> [TRY IT]: Could you print exactly the lines of the listing below, starting at the line that has "black light bulb: 4 -> 0" and ending at the line that has "red toothbrush: 6 -> 9", and only those lines?

> [SUPPLIED INFORMATION]:
== Segment start ==

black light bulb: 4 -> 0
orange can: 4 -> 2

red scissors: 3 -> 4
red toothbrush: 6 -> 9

== Segment end ==
== Segment start ==

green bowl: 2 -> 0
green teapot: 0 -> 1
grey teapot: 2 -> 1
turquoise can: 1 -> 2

== Segment end ==
== Segment start ==

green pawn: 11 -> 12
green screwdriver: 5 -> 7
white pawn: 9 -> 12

== Segment end ==

> [YOUR SOLUTION]:
black light bulb: 4 -> 0
orange can: 4 -> 2

red scissors: 3 -> 4
red toothbrush: 6 -> 9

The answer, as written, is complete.